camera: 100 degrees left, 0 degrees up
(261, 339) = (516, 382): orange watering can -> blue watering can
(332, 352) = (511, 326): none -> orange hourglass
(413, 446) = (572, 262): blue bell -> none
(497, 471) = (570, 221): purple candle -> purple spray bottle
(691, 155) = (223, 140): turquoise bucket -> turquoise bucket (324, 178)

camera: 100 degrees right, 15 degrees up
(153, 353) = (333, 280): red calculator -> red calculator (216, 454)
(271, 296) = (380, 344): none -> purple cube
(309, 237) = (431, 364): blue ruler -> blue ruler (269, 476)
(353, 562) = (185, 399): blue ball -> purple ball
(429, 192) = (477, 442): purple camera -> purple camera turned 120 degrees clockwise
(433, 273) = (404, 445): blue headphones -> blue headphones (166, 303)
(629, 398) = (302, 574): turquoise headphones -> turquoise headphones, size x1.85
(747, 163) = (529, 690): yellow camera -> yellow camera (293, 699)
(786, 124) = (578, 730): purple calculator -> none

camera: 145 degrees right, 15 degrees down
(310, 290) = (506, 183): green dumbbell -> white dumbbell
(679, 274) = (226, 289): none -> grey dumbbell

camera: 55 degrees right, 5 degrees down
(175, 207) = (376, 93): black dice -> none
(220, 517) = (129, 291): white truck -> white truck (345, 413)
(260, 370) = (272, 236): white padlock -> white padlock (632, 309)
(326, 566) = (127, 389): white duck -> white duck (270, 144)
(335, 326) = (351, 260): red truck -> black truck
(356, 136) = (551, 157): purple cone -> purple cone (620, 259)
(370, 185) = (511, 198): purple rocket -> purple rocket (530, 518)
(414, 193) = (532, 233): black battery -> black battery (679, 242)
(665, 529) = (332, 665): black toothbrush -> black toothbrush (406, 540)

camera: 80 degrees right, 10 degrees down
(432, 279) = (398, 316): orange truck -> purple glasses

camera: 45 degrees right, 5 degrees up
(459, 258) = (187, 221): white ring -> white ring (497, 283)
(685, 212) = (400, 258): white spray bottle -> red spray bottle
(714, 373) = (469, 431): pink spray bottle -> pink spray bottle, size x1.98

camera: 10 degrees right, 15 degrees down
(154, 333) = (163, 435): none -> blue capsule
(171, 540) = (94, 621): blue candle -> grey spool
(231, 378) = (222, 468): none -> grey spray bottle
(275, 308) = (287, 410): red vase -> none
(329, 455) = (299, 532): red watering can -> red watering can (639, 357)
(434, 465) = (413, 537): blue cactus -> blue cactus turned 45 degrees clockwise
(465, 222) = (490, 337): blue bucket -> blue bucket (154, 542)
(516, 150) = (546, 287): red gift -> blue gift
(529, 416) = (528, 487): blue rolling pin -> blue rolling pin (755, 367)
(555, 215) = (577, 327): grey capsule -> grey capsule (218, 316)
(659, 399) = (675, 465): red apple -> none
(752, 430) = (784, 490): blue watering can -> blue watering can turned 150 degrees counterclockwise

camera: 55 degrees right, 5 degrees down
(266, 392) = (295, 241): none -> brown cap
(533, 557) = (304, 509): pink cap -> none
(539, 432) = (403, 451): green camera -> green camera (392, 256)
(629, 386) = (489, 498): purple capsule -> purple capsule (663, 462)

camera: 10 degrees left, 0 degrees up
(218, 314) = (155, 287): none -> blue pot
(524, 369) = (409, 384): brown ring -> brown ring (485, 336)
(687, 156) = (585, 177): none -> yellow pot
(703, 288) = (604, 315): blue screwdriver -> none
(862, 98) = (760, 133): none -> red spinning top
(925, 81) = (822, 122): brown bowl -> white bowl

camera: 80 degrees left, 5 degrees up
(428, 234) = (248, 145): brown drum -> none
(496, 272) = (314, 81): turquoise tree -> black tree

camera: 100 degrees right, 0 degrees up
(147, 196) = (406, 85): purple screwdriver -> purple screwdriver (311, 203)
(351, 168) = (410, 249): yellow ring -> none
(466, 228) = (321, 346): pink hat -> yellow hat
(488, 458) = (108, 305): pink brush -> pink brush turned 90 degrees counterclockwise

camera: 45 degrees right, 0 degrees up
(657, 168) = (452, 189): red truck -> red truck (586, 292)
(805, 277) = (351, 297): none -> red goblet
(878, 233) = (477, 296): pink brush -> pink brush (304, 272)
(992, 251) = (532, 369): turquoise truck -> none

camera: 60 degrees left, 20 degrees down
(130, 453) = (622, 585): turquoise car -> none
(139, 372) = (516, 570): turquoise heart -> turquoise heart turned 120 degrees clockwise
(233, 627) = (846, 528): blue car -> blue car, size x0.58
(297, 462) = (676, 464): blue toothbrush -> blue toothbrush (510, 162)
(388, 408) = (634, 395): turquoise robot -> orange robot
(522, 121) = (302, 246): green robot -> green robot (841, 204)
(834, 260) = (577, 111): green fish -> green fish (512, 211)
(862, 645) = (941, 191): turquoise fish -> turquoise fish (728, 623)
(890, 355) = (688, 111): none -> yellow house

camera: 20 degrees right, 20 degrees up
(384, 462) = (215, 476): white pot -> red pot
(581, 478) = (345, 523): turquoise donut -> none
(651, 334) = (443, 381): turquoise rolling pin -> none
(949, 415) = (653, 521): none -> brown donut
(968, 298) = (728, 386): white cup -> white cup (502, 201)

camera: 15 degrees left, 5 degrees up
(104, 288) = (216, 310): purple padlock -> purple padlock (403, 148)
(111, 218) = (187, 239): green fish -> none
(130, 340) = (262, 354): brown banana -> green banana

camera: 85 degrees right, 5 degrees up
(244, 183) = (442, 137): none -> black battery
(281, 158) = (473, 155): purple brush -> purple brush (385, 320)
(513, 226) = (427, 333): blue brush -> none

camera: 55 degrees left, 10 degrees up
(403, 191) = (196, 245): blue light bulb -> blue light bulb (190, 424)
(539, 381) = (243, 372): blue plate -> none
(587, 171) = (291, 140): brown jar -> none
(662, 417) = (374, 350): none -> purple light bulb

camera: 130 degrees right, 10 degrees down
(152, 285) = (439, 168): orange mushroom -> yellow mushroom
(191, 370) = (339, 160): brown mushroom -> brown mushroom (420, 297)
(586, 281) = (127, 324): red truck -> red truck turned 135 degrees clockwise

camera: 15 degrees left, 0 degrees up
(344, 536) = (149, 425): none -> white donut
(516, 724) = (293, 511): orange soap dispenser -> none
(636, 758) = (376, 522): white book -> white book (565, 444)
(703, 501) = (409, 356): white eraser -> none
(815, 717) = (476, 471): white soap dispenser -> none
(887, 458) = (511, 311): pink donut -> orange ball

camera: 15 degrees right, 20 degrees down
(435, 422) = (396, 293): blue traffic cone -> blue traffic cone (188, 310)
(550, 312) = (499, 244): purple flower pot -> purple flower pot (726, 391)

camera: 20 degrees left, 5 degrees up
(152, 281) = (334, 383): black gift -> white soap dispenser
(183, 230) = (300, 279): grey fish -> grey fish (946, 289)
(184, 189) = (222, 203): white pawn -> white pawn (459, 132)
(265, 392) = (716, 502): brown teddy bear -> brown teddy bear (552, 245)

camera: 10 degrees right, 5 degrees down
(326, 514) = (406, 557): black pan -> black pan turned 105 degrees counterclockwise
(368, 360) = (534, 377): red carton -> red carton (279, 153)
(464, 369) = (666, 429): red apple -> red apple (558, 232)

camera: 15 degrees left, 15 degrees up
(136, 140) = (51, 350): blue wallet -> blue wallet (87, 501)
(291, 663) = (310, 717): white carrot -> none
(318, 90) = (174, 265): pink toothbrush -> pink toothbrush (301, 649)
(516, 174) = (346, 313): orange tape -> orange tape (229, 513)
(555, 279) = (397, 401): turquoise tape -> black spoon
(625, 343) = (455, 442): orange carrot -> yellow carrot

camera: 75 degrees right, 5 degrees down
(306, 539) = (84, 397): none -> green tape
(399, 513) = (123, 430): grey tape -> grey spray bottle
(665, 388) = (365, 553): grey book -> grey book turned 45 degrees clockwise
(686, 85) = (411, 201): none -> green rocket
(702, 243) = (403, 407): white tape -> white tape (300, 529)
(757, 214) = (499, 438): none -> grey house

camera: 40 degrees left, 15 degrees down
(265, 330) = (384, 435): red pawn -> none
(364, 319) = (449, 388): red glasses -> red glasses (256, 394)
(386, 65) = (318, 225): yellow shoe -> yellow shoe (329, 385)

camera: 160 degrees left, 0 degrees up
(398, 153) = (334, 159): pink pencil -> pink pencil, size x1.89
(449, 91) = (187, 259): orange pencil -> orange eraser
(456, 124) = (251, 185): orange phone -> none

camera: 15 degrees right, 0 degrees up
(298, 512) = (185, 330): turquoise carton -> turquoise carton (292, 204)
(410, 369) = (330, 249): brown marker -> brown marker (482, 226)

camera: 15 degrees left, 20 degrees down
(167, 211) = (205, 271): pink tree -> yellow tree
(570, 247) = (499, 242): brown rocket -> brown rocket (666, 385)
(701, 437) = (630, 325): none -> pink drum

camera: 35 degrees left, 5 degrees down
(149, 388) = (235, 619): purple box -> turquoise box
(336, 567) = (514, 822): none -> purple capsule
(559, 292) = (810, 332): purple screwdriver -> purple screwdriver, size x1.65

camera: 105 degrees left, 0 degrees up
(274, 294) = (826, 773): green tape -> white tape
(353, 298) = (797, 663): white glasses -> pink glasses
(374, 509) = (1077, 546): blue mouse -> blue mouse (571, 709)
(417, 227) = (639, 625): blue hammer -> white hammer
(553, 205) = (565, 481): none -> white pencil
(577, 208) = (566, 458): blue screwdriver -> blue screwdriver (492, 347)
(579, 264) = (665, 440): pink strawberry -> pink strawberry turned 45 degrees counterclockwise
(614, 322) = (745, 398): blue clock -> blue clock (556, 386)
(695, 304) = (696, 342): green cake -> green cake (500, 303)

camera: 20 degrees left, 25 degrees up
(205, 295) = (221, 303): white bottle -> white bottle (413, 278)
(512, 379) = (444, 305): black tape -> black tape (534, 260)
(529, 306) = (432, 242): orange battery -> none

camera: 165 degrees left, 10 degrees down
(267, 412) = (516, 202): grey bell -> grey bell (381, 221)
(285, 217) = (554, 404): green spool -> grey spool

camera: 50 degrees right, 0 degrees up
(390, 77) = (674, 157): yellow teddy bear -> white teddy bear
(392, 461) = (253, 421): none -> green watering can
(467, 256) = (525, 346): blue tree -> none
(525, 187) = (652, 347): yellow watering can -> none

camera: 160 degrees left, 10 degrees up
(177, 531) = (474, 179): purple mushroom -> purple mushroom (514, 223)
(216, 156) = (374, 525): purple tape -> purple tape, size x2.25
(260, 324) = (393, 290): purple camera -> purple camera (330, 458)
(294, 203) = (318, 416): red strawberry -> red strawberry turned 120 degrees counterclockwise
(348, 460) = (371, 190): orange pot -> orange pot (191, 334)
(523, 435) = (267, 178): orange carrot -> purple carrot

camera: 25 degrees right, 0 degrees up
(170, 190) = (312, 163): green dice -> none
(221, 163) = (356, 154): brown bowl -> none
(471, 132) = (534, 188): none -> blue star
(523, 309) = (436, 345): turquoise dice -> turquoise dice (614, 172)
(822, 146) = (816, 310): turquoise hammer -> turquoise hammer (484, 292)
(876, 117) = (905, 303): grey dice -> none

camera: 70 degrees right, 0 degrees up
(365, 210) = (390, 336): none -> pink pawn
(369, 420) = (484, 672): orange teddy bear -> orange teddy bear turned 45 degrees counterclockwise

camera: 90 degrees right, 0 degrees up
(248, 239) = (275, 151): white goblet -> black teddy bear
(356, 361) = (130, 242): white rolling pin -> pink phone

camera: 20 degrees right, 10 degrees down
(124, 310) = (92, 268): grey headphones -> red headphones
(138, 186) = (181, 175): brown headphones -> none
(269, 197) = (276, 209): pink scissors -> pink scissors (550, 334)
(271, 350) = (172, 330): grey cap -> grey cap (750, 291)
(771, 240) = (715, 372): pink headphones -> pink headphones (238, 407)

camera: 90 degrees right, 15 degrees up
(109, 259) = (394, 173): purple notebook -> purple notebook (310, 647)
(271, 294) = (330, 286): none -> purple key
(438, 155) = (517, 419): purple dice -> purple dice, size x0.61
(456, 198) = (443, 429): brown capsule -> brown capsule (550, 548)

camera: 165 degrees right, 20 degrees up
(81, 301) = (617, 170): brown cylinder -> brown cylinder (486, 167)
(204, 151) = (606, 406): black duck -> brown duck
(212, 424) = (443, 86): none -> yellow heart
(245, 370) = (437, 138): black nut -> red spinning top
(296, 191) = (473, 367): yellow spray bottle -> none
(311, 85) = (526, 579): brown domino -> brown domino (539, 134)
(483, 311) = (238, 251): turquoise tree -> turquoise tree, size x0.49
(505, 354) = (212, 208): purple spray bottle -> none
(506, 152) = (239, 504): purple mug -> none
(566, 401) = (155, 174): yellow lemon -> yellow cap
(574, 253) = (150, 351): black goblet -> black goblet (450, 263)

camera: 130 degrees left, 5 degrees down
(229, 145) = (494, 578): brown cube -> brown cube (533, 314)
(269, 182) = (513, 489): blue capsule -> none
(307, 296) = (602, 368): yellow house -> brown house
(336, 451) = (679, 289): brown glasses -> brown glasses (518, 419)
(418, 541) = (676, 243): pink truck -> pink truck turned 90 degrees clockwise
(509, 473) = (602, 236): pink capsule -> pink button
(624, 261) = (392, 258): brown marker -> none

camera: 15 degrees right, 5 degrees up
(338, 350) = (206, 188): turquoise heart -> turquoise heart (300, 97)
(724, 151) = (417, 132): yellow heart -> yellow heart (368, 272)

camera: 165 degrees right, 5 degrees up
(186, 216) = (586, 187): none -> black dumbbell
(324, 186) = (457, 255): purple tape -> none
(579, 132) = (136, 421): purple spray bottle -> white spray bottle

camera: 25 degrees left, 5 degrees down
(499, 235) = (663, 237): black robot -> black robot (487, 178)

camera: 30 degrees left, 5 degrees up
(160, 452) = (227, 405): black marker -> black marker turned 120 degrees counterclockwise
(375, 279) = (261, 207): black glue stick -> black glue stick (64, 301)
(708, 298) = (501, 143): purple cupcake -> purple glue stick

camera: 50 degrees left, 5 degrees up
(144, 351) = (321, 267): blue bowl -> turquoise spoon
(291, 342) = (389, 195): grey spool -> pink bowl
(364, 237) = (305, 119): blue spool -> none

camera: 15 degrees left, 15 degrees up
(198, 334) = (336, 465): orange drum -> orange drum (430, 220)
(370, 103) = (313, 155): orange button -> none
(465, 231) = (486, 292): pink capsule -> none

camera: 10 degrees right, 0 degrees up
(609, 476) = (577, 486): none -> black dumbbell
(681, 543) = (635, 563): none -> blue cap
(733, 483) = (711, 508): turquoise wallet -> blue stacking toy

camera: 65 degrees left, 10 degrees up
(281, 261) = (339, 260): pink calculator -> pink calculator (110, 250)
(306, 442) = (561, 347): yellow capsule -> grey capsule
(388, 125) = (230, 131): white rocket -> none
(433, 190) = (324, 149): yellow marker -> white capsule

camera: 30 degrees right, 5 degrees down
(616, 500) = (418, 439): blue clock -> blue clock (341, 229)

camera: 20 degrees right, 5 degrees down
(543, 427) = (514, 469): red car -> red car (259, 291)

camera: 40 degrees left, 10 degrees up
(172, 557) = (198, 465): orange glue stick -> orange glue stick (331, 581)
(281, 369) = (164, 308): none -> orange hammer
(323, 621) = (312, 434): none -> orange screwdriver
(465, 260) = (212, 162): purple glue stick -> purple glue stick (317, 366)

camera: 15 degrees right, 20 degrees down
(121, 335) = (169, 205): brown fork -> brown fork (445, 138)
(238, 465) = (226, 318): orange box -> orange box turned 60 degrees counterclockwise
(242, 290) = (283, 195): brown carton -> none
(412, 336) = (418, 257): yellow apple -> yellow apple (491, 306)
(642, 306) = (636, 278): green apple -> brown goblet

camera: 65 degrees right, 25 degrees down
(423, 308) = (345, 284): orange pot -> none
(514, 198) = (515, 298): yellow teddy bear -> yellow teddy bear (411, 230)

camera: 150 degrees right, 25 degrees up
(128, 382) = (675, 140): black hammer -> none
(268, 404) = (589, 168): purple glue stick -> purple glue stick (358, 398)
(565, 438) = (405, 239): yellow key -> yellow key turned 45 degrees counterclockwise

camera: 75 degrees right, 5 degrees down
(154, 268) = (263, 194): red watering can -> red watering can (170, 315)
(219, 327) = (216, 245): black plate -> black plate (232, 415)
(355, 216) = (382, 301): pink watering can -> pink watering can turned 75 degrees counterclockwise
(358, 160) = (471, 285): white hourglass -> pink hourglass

********************

== Required action ==
As the answer, set down only the lines from the data above between the one holding "(579, 264) = (665, 440): pink" and the one holding "camera: 90 degrees right, 0 degrees up", inclusive, exactly as they read.

== Response below ==
(579, 264) = (665, 440): pink strawberry -> pink strawberry turned 45 degrees counterclockwise
(614, 322) = (745, 398): blue clock -> blue clock (556, 386)
(695, 304) = (696, 342): green cake -> green cake (500, 303)

camera: 20 degrees left, 25 degrees up
(205, 295) = (221, 303): white bottle -> white bottle (413, 278)
(512, 379) = (444, 305): black tape -> black tape (534, 260)
(529, 306) = (432, 242): orange battery -> none

camera: 165 degrees left, 10 degrees down
(267, 412) = (516, 202): grey bell -> grey bell (381, 221)
(285, 217) = (554, 404): green spool -> grey spool

camera: 50 degrees right, 0 degrees up
(390, 77) = (674, 157): yellow teddy bear -> white teddy bear
(392, 461) = (253, 421): none -> green watering can
(467, 256) = (525, 346): blue tree -> none
(525, 187) = (652, 347): yellow watering can -> none

camera: 160 degrees left, 10 degrees up
(177, 531) = (474, 179): purple mushroom -> purple mushroom (514, 223)
(216, 156) = (374, 525): purple tape -> purple tape, size x2.25
(260, 324) = (393, 290): purple camera -> purple camera (330, 458)
(294, 203) = (318, 416): red strawberry -> red strawberry turned 120 degrees counterclockwise
(348, 460) = (371, 190): orange pot -> orange pot (191, 334)
(523, 435) = (267, 178): orange carrot -> purple carrot

camera: 25 degrees right, 0 degrees up
(170, 190) = (312, 163): green dice -> none
(221, 163) = (356, 154): brown bowl -> none
(471, 132) = (534, 188): none -> blue star
(523, 309) = (436, 345): turquoise dice -> turquoise dice (614, 172)
(822, 146) = (816, 310): turquoise hammer -> turquoise hammer (484, 292)
(876, 117) = (905, 303): grey dice -> none

camera: 70 degrees right, 0 degrees up
(365, 210) = (390, 336): none -> pink pawn
(369, 420) = (484, 672): orange teddy bear -> orange teddy bear turned 45 degrees counterclockwise

camera: 90 degrees right, 0 degrees up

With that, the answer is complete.